▸ **Data supplied**

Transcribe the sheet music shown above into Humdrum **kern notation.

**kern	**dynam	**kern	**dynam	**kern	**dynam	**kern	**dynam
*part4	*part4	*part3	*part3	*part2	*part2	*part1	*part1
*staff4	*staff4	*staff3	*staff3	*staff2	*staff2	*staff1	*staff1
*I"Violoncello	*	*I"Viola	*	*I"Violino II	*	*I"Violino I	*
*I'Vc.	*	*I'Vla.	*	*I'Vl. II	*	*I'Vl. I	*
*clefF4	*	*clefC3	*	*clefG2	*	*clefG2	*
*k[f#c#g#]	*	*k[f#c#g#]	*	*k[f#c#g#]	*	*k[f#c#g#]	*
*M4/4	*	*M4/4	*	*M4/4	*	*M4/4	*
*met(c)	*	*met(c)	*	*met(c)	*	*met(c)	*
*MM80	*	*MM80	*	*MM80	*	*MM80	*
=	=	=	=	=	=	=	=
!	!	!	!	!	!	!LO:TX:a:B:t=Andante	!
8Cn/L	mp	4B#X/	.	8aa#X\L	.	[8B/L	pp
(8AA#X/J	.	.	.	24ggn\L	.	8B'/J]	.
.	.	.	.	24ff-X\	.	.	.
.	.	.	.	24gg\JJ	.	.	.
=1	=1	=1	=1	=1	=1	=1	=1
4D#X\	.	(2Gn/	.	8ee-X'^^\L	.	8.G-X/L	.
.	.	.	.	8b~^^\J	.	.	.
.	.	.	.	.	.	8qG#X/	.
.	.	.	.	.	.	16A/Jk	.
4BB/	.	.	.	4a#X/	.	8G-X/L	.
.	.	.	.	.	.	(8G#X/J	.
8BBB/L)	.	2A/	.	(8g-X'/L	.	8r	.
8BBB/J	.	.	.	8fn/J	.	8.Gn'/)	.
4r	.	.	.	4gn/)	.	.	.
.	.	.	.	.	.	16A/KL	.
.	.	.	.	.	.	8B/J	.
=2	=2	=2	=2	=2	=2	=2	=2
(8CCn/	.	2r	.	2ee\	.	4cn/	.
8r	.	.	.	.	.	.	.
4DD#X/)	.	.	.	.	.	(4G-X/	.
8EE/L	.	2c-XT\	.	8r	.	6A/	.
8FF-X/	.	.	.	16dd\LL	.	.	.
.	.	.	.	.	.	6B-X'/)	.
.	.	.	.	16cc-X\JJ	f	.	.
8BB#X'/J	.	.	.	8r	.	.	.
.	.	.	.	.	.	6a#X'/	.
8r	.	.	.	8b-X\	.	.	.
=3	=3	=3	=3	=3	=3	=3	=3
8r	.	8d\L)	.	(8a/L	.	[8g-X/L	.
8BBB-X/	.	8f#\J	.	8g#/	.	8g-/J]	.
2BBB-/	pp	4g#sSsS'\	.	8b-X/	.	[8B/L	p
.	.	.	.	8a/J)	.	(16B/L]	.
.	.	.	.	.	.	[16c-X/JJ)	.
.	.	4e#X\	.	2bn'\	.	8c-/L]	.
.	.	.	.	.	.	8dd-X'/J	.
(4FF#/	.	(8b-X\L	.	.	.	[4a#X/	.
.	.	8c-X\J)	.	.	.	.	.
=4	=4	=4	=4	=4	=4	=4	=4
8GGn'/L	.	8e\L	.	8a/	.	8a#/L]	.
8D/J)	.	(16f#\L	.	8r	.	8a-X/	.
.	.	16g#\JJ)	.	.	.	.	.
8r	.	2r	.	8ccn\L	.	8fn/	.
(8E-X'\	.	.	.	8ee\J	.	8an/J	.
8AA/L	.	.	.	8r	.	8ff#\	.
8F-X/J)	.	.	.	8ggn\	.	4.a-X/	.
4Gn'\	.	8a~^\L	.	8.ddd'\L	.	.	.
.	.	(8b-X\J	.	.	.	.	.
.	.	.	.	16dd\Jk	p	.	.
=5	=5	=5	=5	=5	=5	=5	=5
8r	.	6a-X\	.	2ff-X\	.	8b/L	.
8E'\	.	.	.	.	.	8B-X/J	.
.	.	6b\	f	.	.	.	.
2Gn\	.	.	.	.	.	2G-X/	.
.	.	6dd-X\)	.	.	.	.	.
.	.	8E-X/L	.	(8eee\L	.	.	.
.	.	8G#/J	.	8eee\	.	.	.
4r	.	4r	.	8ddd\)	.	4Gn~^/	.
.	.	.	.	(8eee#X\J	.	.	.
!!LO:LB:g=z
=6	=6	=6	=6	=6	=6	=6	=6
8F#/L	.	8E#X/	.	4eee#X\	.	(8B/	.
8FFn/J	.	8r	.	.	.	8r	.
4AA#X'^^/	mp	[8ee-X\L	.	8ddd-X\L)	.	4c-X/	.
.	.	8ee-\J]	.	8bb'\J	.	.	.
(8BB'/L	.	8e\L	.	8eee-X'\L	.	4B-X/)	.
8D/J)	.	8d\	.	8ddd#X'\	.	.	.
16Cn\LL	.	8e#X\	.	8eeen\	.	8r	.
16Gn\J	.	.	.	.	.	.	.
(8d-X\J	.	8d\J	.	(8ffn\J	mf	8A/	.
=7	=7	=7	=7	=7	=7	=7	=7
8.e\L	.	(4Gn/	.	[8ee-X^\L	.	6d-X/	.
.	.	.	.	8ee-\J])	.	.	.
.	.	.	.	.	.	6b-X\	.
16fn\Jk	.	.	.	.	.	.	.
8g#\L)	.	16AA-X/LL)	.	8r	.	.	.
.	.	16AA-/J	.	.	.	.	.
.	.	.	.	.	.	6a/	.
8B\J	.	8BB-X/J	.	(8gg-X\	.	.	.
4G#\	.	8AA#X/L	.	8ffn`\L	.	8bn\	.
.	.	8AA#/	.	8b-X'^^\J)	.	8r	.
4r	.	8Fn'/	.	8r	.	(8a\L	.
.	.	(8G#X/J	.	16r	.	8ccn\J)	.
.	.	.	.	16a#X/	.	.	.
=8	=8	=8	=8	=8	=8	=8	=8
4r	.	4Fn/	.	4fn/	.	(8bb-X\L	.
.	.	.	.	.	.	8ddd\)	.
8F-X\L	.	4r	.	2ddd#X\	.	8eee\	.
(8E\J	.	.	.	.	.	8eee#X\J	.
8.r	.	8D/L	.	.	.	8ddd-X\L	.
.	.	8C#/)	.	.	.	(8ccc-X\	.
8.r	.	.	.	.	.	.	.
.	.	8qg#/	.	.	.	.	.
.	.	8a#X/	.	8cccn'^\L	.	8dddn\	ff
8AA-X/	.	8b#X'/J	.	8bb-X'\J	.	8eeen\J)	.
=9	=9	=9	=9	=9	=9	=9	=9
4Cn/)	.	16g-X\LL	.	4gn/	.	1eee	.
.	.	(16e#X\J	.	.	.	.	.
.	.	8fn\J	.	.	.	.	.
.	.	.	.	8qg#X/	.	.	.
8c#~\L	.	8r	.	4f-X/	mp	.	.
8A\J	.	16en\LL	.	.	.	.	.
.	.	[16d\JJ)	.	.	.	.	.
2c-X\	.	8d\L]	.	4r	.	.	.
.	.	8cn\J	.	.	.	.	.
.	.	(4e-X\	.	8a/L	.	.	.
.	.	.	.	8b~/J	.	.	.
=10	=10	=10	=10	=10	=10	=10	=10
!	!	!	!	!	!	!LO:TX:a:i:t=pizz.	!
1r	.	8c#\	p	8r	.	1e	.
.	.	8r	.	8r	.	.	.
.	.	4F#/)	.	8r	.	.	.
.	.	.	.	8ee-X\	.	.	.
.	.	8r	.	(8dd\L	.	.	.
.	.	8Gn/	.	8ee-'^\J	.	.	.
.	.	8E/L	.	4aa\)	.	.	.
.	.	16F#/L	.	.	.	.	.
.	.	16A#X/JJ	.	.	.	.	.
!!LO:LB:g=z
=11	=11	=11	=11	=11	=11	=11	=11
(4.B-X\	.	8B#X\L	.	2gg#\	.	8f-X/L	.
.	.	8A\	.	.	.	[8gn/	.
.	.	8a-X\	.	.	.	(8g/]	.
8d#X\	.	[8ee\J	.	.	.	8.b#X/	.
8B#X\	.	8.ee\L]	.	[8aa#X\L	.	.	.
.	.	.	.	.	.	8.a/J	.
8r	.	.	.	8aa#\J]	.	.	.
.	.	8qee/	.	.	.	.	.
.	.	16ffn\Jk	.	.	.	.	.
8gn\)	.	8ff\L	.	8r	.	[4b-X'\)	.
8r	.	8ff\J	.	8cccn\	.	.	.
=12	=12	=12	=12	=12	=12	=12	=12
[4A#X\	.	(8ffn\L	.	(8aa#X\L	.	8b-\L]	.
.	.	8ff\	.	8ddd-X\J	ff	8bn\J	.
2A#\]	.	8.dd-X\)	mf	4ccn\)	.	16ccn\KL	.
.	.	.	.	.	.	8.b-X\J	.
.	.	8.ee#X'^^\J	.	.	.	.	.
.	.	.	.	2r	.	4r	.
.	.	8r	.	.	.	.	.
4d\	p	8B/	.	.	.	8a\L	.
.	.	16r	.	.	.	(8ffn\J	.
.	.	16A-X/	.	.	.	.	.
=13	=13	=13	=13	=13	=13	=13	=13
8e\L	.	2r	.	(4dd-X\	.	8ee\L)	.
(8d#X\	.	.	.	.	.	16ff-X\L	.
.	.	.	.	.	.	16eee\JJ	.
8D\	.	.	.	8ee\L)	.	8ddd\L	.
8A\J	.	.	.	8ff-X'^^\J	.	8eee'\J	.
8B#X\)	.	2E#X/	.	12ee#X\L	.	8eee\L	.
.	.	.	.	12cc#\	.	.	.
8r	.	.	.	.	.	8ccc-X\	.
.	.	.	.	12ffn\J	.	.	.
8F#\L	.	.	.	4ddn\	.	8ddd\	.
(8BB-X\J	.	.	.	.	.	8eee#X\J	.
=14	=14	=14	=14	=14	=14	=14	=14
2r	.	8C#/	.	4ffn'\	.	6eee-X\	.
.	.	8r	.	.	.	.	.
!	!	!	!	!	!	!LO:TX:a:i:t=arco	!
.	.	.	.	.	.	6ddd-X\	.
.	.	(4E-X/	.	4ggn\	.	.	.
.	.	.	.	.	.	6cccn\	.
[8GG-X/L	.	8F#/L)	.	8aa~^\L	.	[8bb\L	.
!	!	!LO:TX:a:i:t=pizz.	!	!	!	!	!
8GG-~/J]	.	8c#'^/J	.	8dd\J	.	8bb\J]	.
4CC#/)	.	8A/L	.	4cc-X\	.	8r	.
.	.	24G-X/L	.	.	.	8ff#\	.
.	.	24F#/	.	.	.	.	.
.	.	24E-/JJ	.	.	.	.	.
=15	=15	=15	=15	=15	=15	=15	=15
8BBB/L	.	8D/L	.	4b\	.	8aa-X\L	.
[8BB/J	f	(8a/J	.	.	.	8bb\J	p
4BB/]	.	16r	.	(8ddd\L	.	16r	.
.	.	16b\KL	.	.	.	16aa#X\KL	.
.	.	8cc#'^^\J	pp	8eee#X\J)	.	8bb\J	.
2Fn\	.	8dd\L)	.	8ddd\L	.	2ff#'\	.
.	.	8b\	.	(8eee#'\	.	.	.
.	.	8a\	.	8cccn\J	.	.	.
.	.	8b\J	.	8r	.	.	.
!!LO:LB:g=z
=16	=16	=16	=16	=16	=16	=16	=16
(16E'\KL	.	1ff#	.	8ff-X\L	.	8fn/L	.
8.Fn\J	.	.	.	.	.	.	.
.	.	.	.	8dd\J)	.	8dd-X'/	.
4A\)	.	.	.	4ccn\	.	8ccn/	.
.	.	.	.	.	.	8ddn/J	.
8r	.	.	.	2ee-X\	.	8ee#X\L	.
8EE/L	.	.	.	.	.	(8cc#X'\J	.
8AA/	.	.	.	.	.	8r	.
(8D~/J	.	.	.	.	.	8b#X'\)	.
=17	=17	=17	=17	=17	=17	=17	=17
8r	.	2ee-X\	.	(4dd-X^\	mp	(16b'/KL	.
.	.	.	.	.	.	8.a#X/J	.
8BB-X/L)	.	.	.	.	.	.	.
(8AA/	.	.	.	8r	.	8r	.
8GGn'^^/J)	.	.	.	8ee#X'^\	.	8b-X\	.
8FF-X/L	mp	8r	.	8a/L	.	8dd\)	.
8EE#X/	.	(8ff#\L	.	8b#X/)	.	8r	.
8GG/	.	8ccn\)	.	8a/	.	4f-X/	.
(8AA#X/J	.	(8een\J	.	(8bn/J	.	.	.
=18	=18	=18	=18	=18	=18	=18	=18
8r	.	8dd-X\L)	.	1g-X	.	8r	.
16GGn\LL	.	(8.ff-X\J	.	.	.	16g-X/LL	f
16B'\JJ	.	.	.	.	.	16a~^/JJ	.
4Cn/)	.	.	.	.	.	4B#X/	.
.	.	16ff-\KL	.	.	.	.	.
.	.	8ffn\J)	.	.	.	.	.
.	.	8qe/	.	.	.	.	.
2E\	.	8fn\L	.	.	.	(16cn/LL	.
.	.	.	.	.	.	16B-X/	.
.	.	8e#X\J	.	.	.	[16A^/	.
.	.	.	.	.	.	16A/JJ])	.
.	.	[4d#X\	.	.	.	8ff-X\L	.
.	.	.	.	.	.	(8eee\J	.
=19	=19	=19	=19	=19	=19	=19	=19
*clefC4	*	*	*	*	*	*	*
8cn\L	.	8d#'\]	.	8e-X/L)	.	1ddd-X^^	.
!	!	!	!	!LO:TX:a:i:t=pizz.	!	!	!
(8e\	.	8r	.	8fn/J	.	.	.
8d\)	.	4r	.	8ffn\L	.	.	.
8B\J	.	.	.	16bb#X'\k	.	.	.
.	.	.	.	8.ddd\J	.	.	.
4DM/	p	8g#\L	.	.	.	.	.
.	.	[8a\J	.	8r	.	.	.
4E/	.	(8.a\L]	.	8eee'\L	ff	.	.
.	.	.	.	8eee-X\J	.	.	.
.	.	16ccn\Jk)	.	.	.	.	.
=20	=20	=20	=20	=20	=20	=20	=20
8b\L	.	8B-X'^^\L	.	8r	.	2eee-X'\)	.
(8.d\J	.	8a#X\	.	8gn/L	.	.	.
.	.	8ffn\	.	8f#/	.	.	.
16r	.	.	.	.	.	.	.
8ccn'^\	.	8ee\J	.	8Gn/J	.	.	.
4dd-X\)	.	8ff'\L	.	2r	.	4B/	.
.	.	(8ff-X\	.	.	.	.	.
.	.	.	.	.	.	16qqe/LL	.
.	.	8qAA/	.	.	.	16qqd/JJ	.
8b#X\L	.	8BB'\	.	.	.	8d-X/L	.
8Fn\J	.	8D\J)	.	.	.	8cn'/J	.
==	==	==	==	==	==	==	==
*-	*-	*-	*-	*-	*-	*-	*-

▸ **Short exercise**
Which lines in the records above contain the string "kern", with case counting? Copy each of those lines in full.

▸ **Output**
Transcribe the sheet music shown above into Humdrum **kern notation.
**kern	**dynam	**kern	**dynam	**kern	**dynam	**kern	**dynam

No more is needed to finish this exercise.